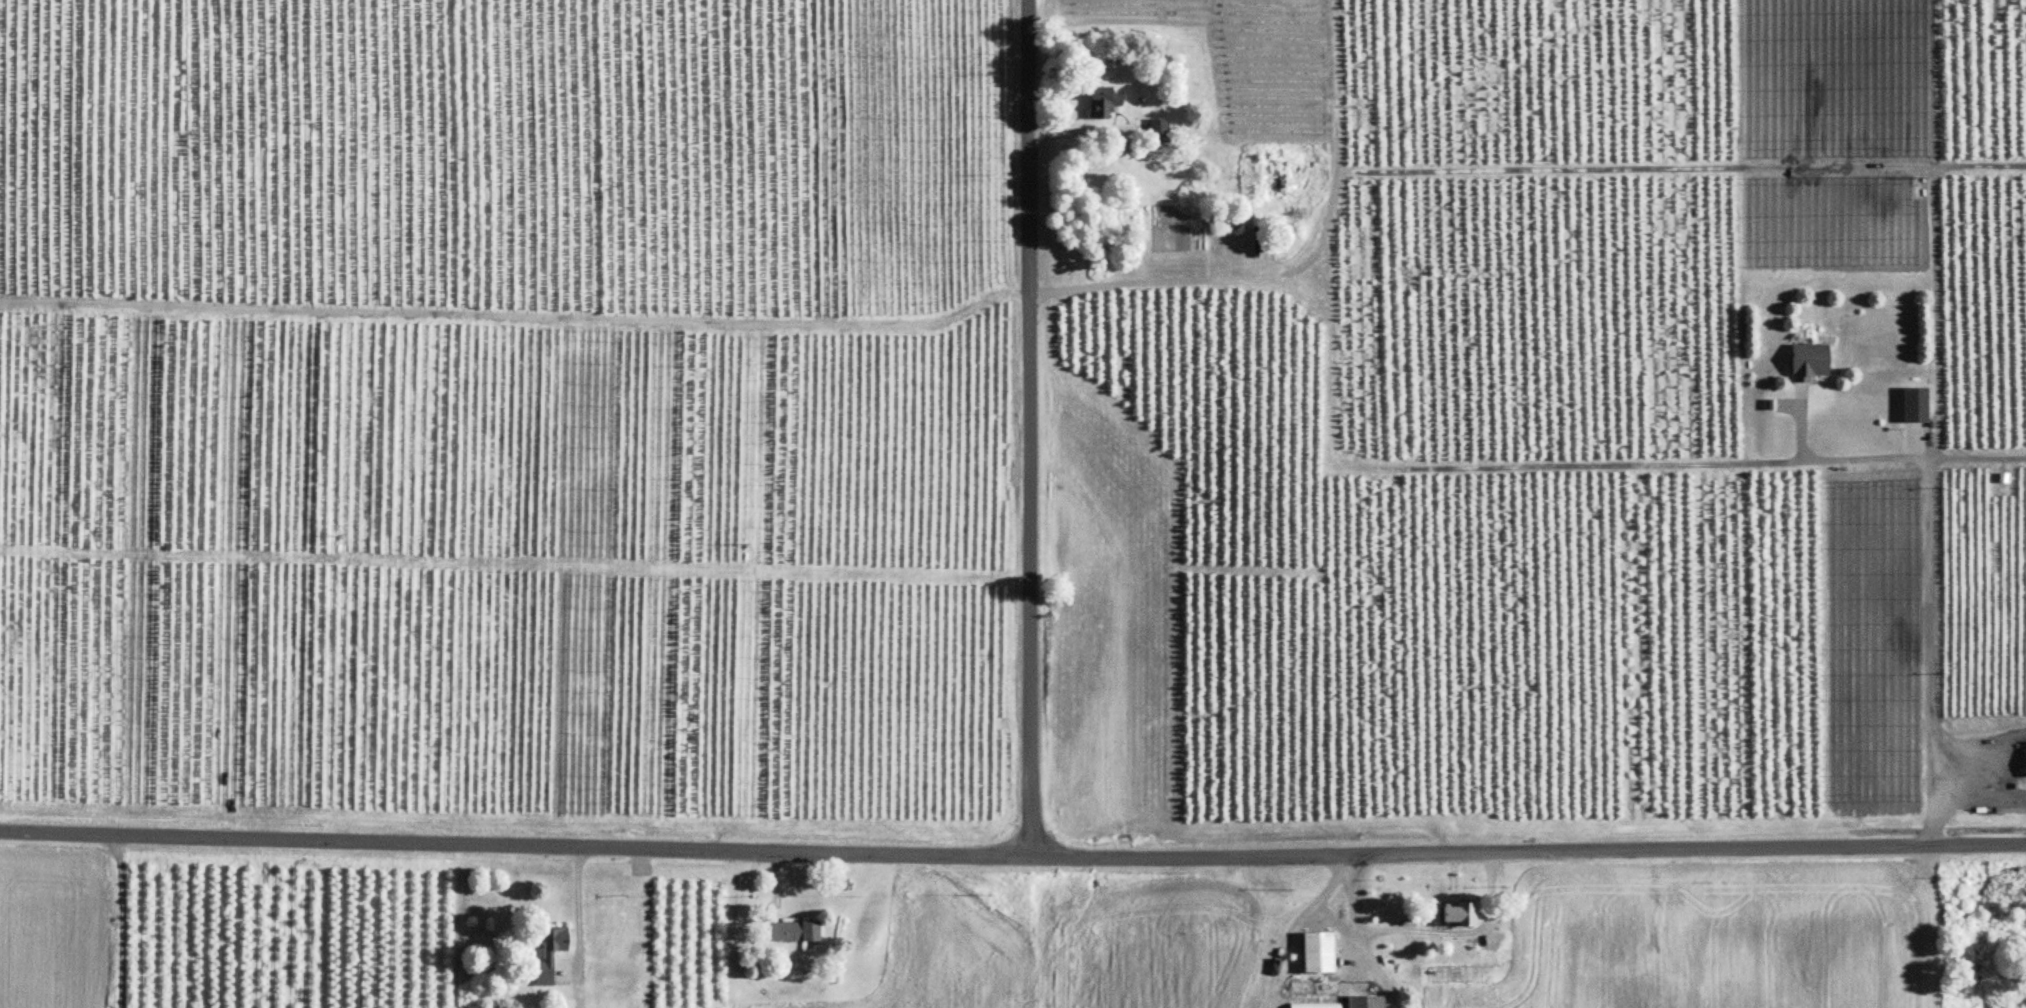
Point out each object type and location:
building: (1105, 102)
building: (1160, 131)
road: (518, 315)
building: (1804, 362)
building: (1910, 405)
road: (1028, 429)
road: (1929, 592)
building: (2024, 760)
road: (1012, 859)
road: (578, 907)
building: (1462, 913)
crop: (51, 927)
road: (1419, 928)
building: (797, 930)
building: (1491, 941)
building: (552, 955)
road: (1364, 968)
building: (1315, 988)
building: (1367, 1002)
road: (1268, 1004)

________________

[Your objective]
Output the listing unchanged, pictures excluded.

[Exercise result]
Point out each object type and location:
building: (1105, 102)
building: (1160, 131)
road: (518, 315)
building: (1804, 362)
building: (1910, 405)
road: (1028, 429)
road: (1929, 592)
building: (2024, 760)
road: (1012, 859)
road: (578, 907)
building: (1462, 913)
crop: (51, 927)
road: (1419, 928)
building: (797, 930)
building: (1491, 941)
building: (552, 955)
road: (1364, 968)
building: (1315, 988)
building: (1367, 1002)
road: (1268, 1004)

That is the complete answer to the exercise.